(Change detection outputs)
*****
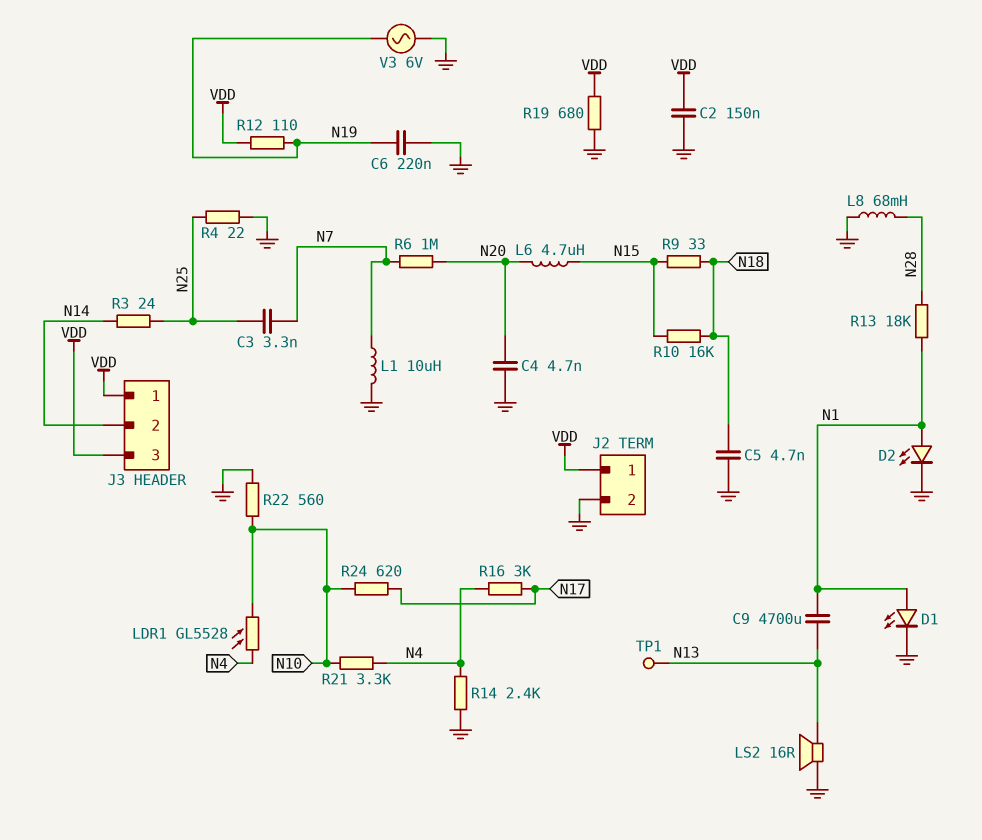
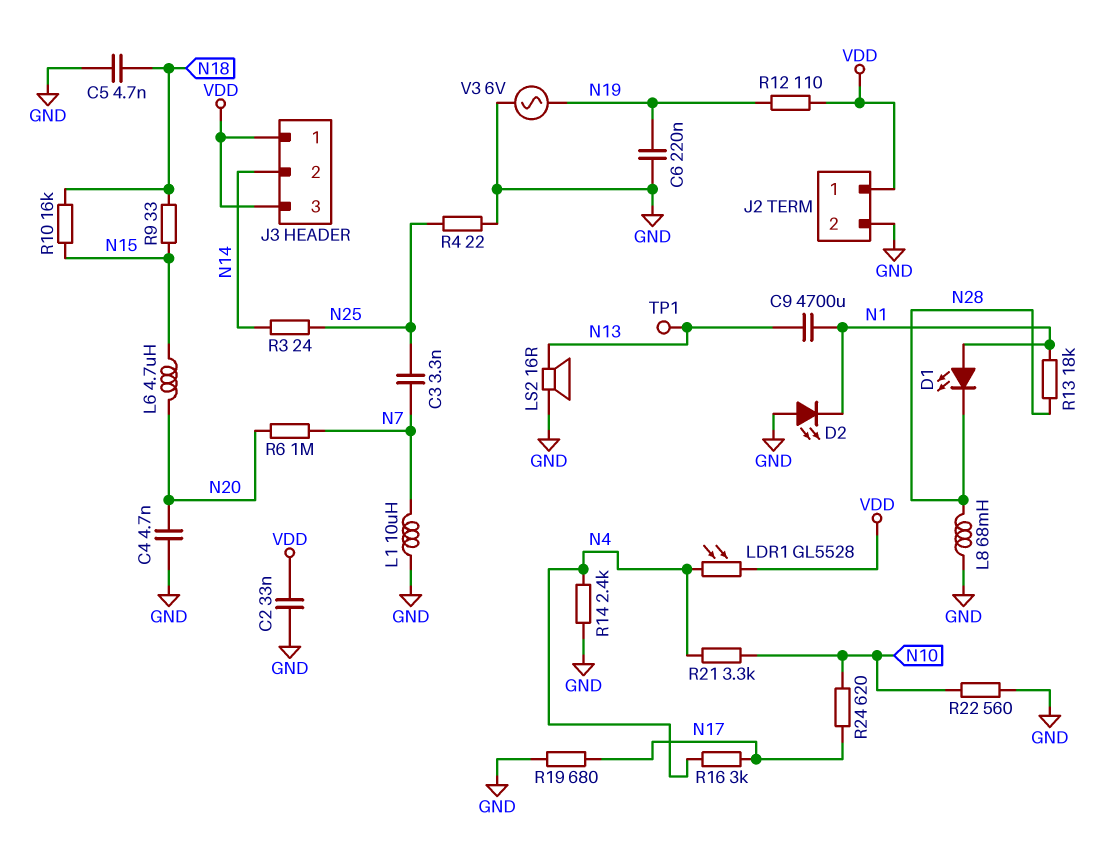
C2: 150nF (GND, VDD) -> 33nF (GND, VDD)
D1: LED (A N1, K GND) -> LED (A N1, K N28)
D2: LED (A N1, K GND) -> LED (A GND, K N1)
LDR1: GL5528 (N4, N10) -> GL5528 (N4, VDD)
R19: 680 (GND, VDD) -> 680 (GND, N17)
*****
▶ **What you have to do**
Images do not belong in the copy; reproduce all other parts of the records above verbatim.

▶ **Solution to this task**
C2: 150nF (GND, VDD) -> 33nF (GND, VDD)
D1: LED (A N1, K GND) -> LED (A N1, K N28)
D2: LED (A N1, K GND) -> LED (A GND, K N1)
LDR1: GL5528 (N4, N10) -> GL5528 (N4, VDD)
R19: 680 (GND, VDD) -> 680 (GND, N17)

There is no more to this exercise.